Dataset records:
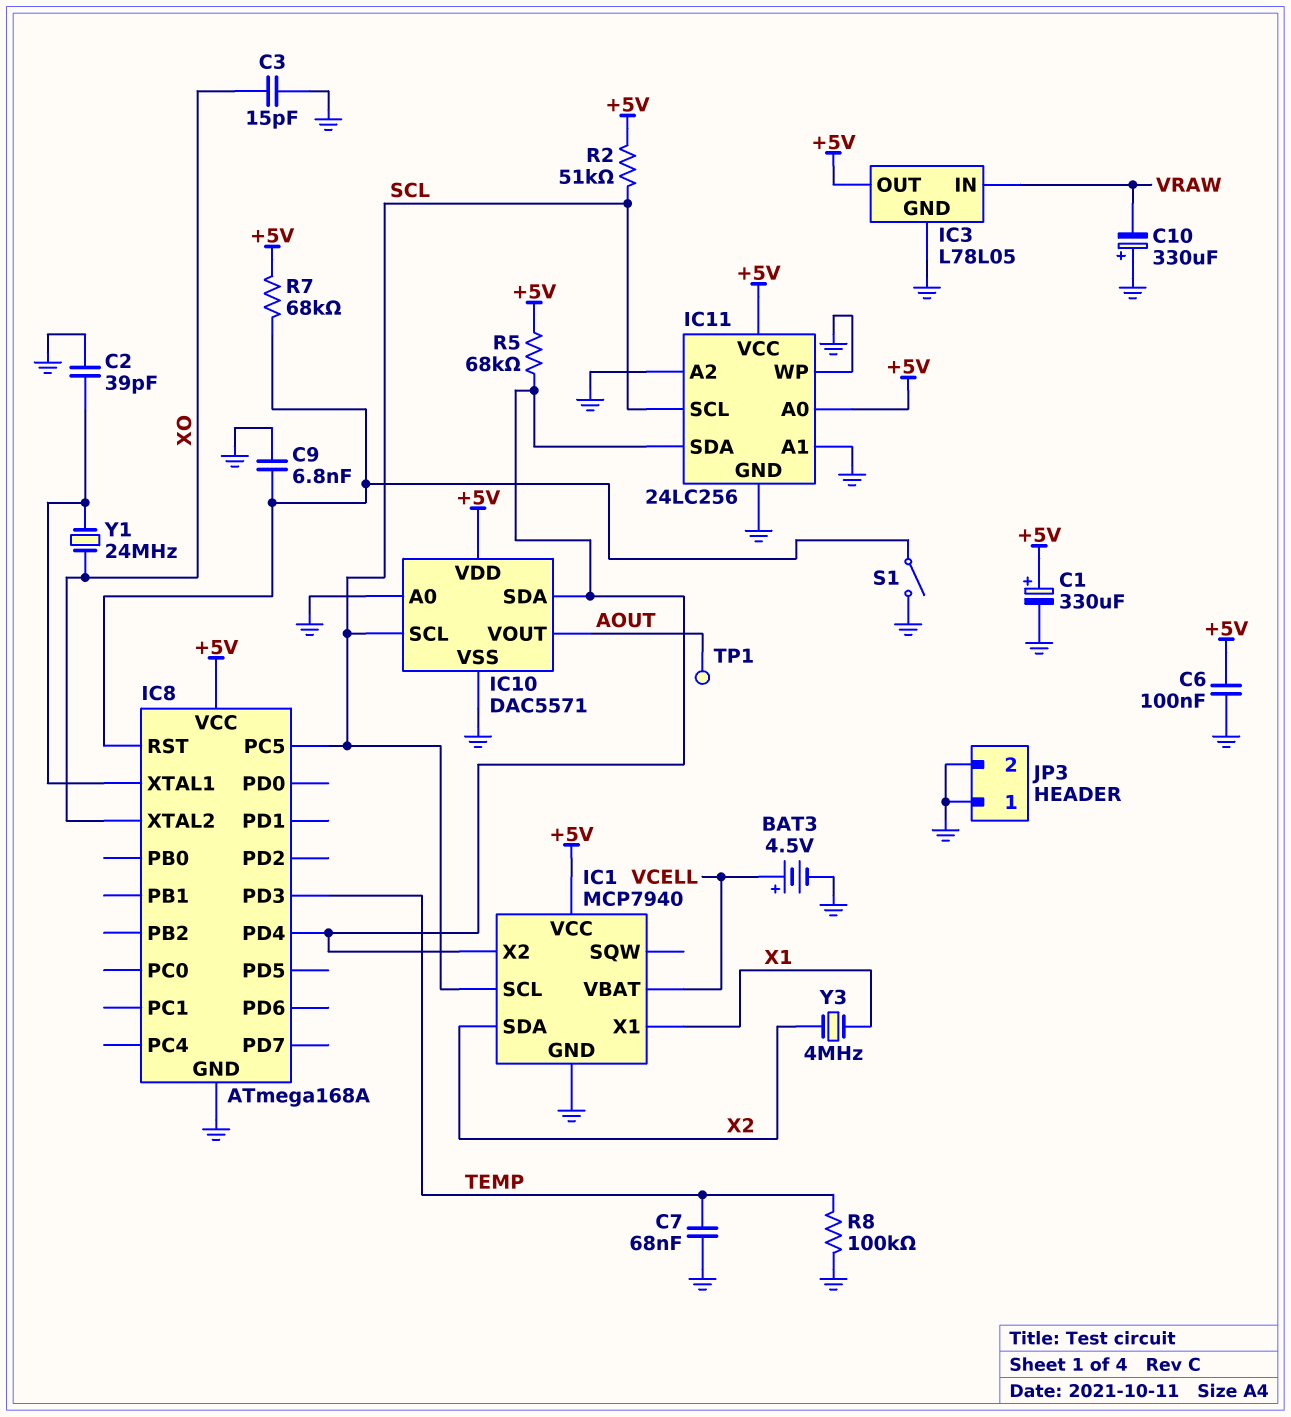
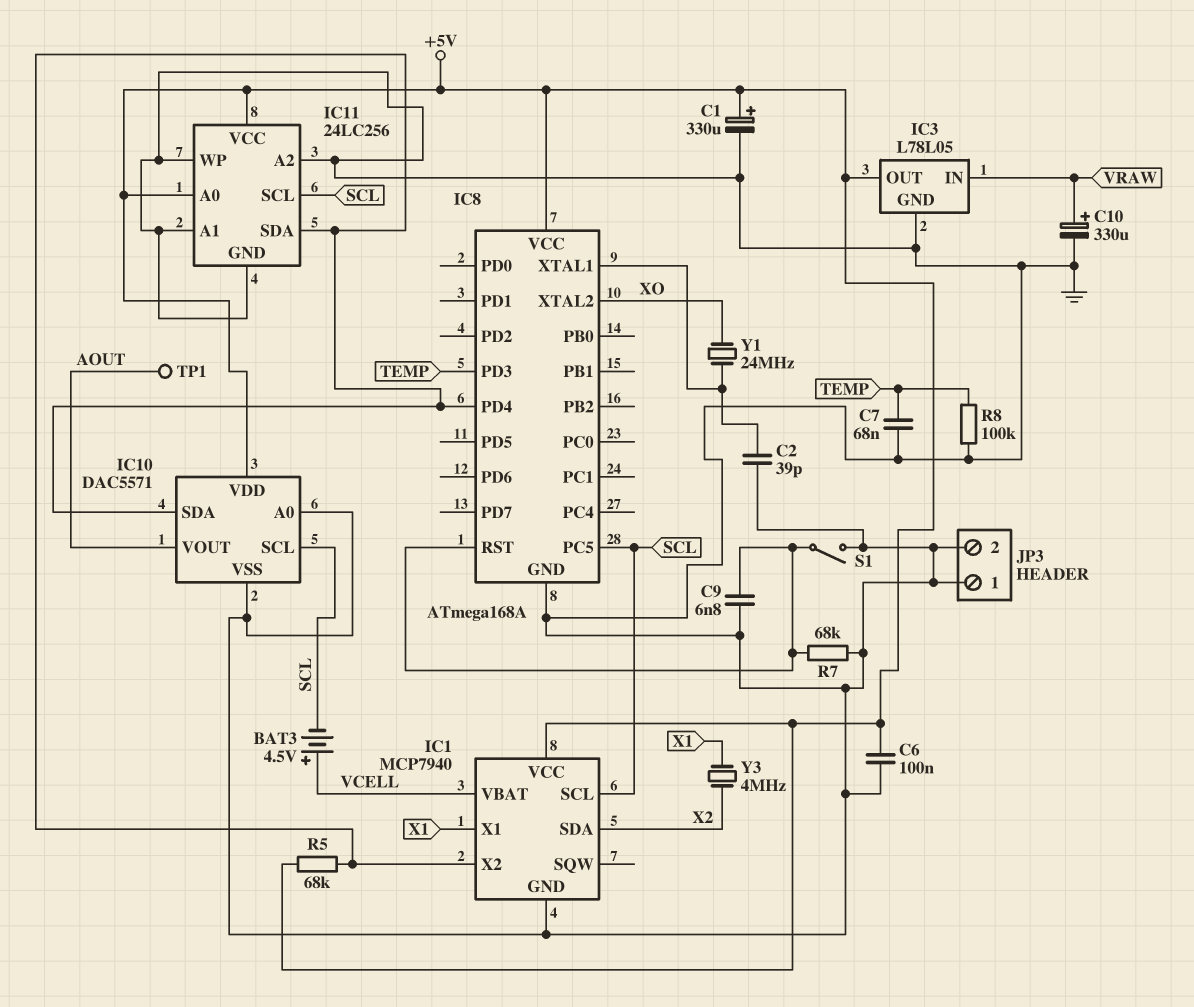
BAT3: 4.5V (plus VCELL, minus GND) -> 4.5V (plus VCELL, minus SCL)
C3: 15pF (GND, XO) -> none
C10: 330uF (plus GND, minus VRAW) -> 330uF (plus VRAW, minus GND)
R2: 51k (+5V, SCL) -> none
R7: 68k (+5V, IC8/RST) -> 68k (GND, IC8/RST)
==
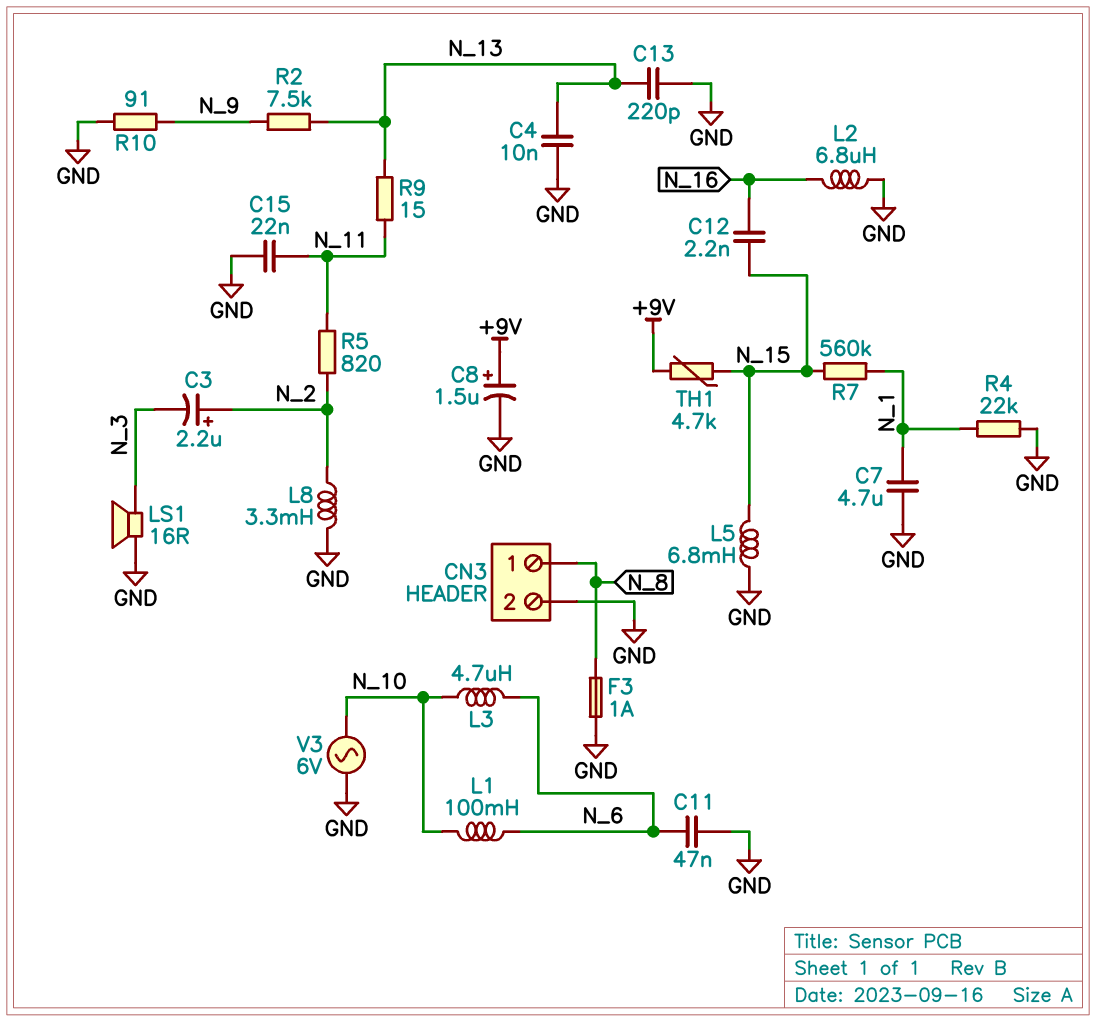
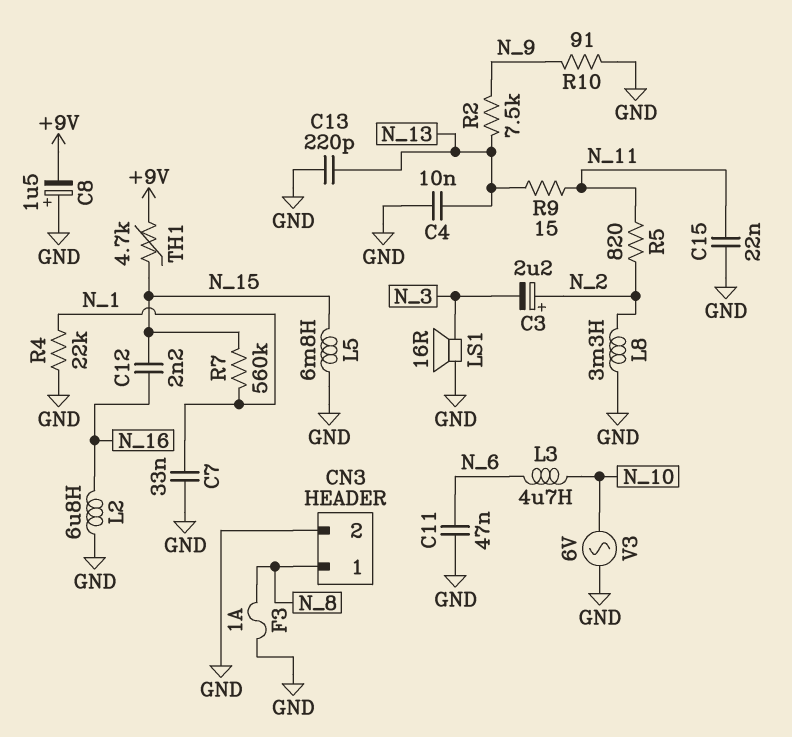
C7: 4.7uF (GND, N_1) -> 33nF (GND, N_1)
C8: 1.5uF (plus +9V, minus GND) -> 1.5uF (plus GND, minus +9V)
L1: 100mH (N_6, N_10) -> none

Exercise prompt: Using only the listing above, restate exactly the lines from the line containing "C7: 4.7uF (GND, N_1) -> 33nF (GND, N_1)" through the line containing "L1: 100mH (N_6, N_10) -> none", both included.

Task result:
C7: 4.7uF (GND, N_1) -> 33nF (GND, N_1)
C8: 1.5uF (plus +9V, minus GND) -> 1.5uF (plus GND, minus +9V)
L1: 100mH (N_6, N_10) -> none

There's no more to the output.